• **PROBLEM DETAILS**: Find and return every line of the data that contains the word "moved".

• **RECORDS PROVIDED**:
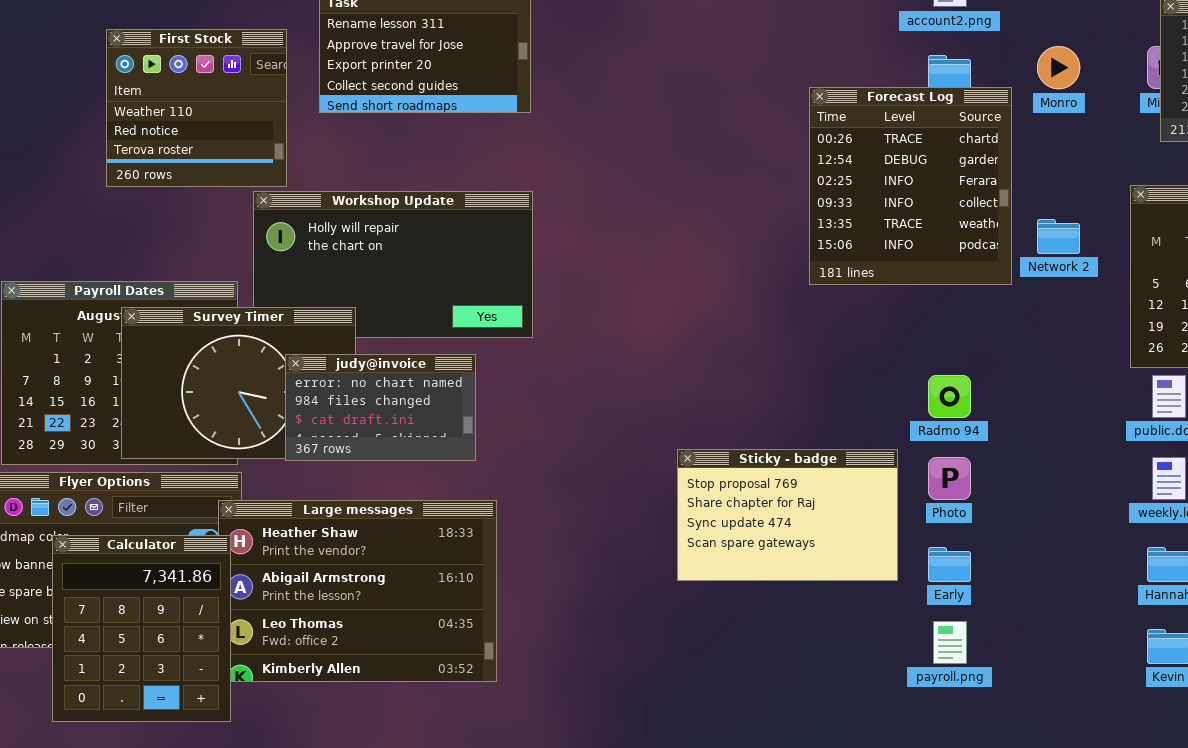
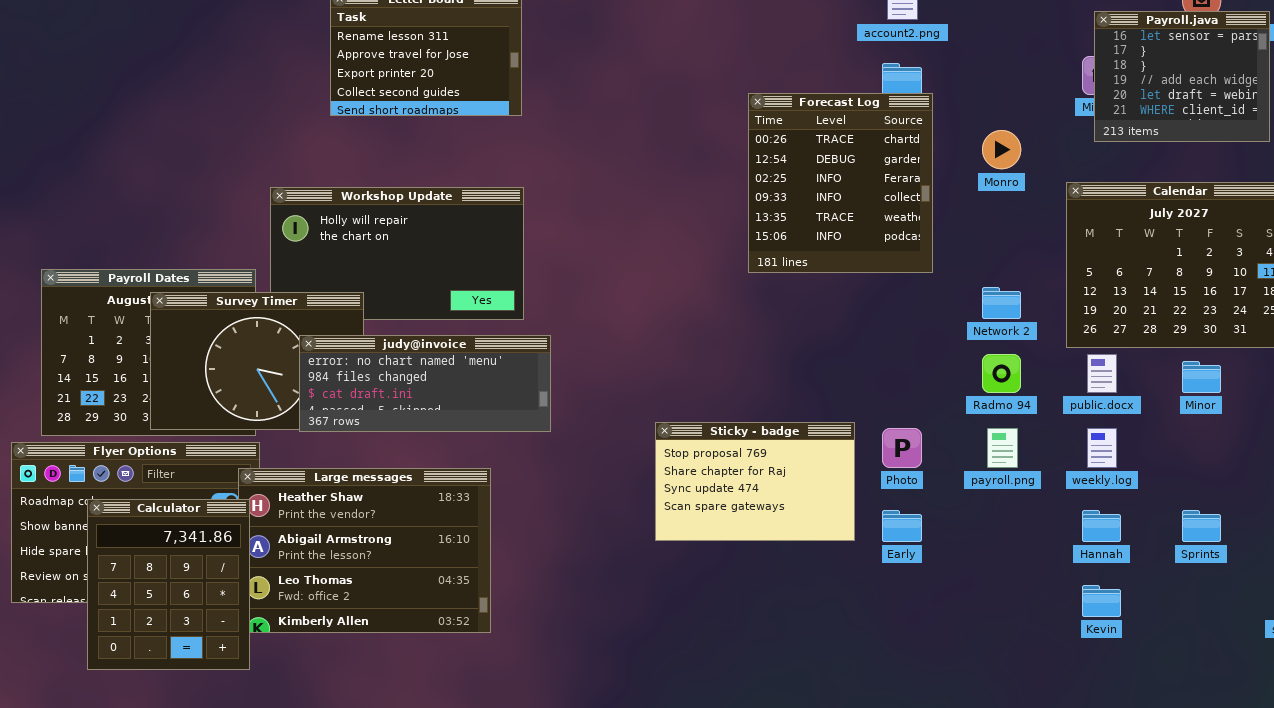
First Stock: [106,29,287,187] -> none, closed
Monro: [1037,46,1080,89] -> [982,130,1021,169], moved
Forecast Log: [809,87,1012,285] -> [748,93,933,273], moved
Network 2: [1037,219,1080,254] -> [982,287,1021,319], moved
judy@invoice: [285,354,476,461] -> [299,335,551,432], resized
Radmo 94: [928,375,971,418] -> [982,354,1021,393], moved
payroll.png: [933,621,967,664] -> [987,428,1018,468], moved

* * *

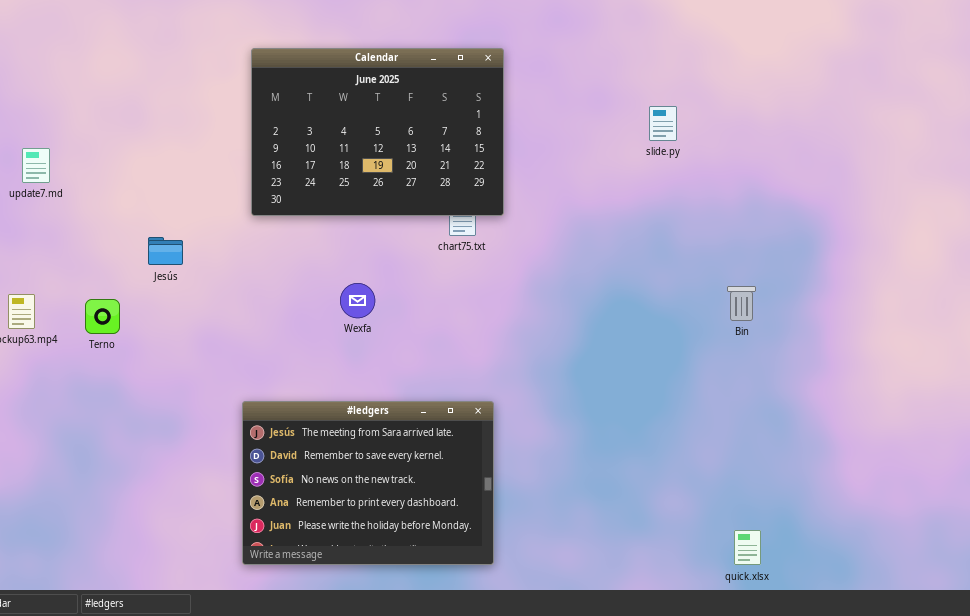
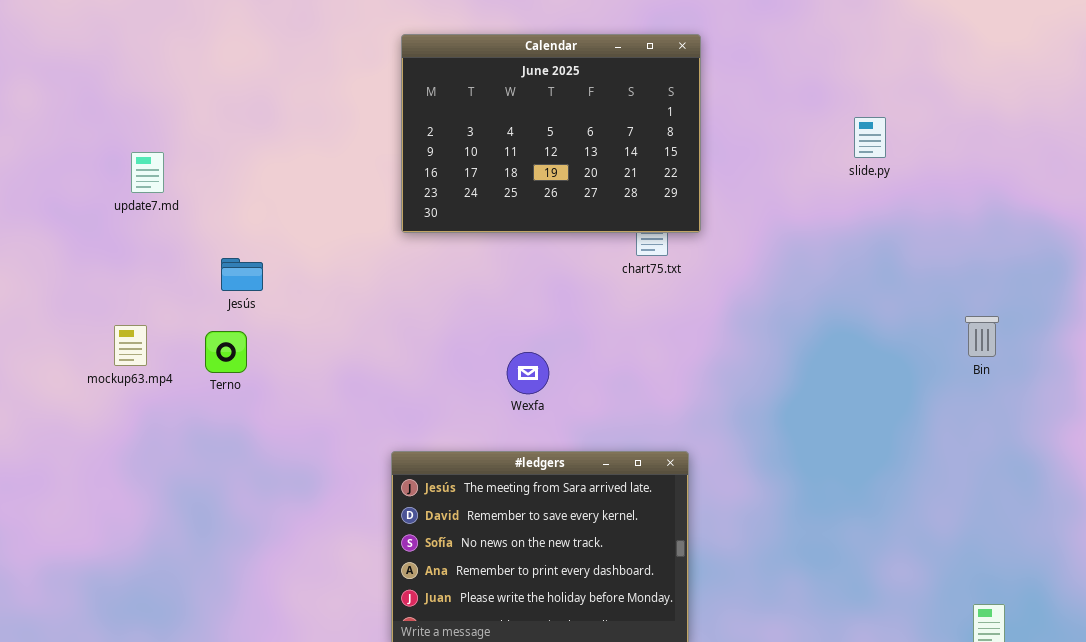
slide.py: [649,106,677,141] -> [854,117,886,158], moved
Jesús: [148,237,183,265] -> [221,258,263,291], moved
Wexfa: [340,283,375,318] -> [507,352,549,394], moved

• **EXERCISE RESPONSE**:
Monro: [1037,46,1080,89] -> [982,130,1021,169], moved
Forecast Log: [809,87,1012,285] -> [748,93,933,273], moved
Network 2: [1037,219,1080,254] -> [982,287,1021,319], moved
Radmo 94: [928,375,971,418] -> [982,354,1021,393], moved
payroll.png: [933,621,967,664] -> [987,428,1018,468], moved
slide.py: [649,106,677,141] -> [854,117,886,158], moved
Jesús: [148,237,183,265] -> [221,258,263,291], moved
Wexfa: [340,283,375,318] -> [507,352,549,394], moved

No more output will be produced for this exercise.